▸ Task prompt: The listing below holds pictures; exclude them. Return exactly the lines from the one with "BUTTON1 pin SIG: GP2 -> GP13" through the one with "PIXELS: WS2813 -> SK6812".

Excerpted data below:

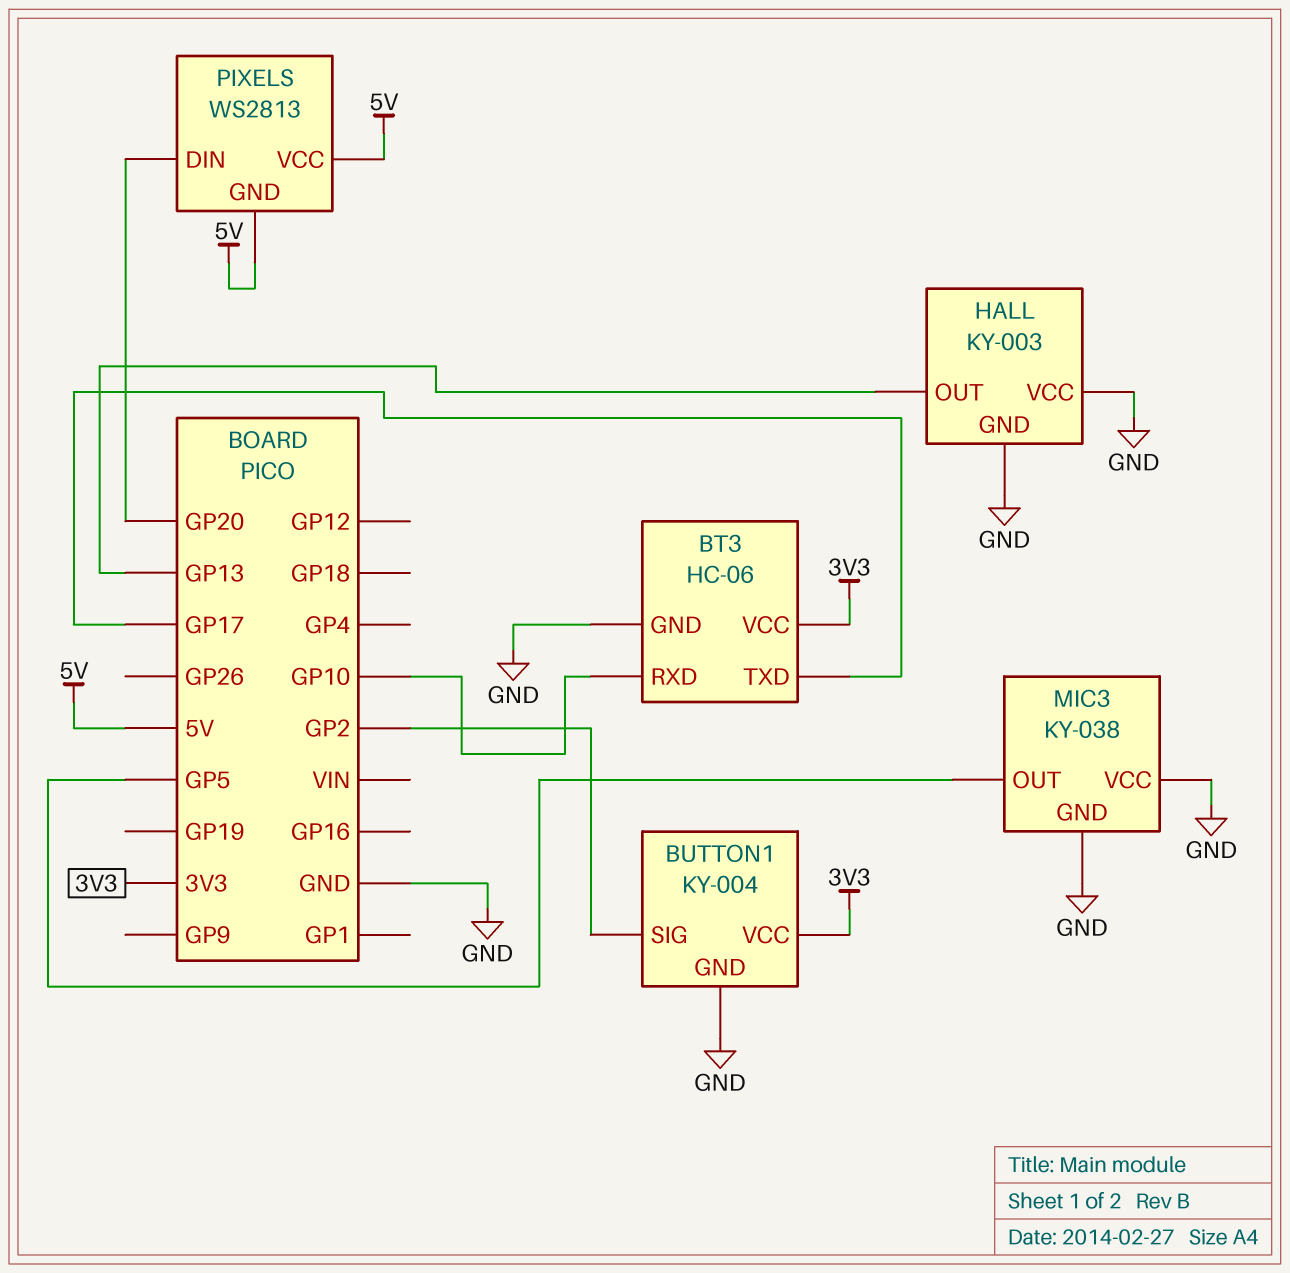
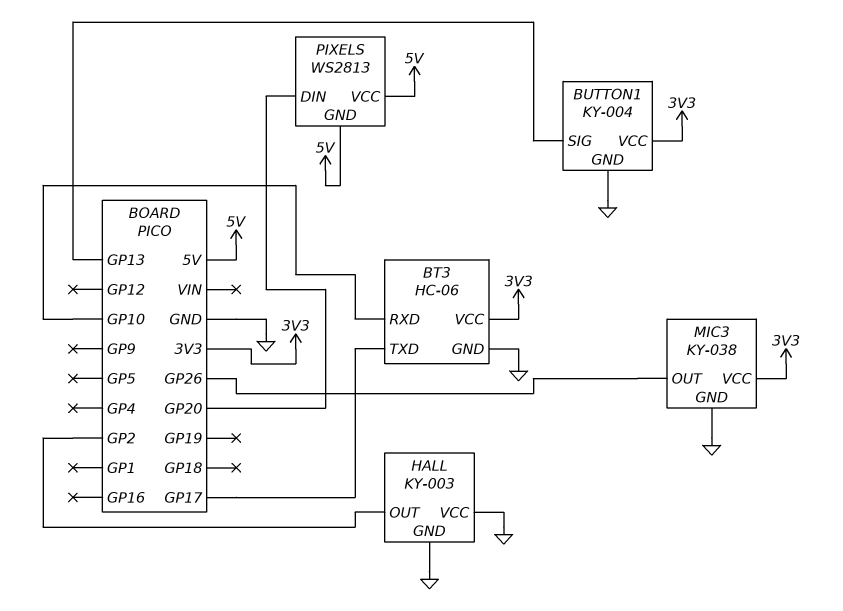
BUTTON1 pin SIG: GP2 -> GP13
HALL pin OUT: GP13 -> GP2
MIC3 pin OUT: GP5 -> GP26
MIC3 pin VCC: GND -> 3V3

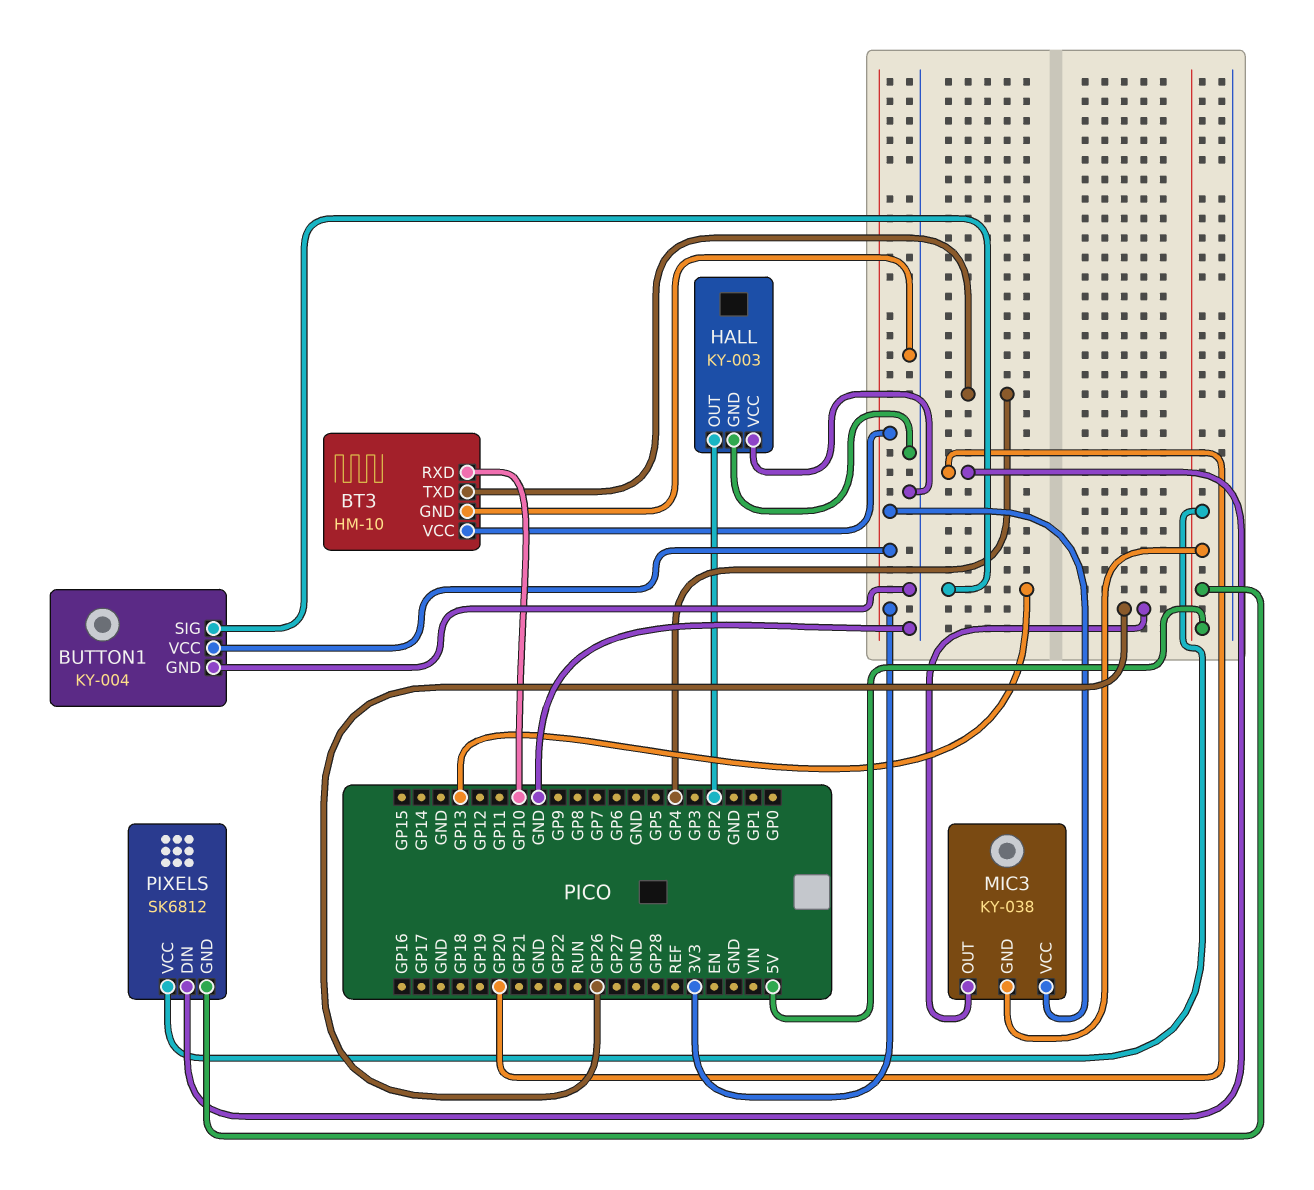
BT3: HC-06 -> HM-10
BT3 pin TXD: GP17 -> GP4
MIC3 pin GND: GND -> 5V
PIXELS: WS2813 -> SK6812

End of Excerpted data.
Excerpted data below:

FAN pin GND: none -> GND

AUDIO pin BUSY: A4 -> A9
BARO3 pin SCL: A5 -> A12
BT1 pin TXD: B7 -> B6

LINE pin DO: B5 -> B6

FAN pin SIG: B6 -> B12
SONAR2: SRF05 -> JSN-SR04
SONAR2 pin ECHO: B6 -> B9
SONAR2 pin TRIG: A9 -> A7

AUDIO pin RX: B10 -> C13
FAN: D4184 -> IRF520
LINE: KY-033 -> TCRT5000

End of Excerpted data.

▸ Answer for this exercise:
BUTTON1 pin SIG: GP2 -> GP13
HALL pin OUT: GP13 -> GP2
MIC3 pin OUT: GP5 -> GP26
MIC3 pin VCC: GND -> 3V3

BT3: HC-06 -> HM-10
BT3 pin TXD: GP17 -> GP4
MIC3 pin GND: GND -> 5V
PIXELS: WS2813 -> SK6812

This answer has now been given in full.